» **Excerpted records**
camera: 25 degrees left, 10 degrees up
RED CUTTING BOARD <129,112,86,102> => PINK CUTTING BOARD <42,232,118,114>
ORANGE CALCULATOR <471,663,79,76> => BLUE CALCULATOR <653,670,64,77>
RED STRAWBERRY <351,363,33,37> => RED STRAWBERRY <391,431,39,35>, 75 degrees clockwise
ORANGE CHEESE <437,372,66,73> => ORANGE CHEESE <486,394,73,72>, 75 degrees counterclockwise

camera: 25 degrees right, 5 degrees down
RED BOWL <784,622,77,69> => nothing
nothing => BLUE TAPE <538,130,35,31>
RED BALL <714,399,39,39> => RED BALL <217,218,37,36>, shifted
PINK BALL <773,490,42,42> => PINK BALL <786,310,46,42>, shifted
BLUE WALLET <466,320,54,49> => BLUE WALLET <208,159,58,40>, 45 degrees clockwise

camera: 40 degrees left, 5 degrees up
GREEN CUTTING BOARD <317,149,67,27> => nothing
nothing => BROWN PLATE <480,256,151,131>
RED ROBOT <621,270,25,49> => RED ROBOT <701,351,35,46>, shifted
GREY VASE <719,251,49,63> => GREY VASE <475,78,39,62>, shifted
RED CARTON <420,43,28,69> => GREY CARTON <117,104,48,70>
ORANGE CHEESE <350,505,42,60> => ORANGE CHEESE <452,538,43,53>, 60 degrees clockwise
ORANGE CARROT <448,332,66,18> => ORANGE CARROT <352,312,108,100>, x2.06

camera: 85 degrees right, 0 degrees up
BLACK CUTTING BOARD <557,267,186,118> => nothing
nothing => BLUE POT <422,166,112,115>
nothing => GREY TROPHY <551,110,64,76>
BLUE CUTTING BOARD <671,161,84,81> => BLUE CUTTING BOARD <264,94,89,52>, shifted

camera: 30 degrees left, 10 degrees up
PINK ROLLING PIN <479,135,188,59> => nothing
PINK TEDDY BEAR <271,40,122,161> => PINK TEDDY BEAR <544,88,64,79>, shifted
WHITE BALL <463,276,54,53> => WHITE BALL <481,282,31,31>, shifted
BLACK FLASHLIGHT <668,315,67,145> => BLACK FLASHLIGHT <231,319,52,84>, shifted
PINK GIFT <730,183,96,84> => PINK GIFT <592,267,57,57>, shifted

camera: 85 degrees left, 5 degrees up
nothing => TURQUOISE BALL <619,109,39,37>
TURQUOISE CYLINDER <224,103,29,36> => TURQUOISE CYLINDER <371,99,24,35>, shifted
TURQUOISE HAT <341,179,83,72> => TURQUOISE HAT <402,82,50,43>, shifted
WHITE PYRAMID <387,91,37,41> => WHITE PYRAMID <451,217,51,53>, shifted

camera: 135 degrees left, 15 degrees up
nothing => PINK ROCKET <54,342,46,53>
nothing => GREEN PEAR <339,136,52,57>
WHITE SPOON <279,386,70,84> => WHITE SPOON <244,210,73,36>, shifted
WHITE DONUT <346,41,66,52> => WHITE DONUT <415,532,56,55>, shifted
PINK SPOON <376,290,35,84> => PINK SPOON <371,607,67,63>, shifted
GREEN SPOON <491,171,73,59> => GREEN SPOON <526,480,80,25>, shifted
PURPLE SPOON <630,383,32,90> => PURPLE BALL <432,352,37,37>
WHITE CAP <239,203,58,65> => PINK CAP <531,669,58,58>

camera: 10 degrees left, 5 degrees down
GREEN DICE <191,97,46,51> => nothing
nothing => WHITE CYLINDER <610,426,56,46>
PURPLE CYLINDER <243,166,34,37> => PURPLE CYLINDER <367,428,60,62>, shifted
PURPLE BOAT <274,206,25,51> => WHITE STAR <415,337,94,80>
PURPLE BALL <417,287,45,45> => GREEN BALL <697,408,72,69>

» **Problem statement**
Give back every line from the beginning of the records through the line holding "RED STRAWBERRY <351,363,33,37>", exactly as it reads, and leave out the rest.

» **Task output**
camera: 25 degrees left, 10 degrees up
RED CUTTING BOARD <129,112,86,102> => PINK CUTTING BOARD <42,232,118,114>
ORANGE CALCULATOR <471,663,79,76> => BLUE CALCULATOR <653,670,64,77>
RED STRAWBERRY <351,363,33,37> => RED STRAWBERRY <391,431,39,35>, 75 degrees clockwise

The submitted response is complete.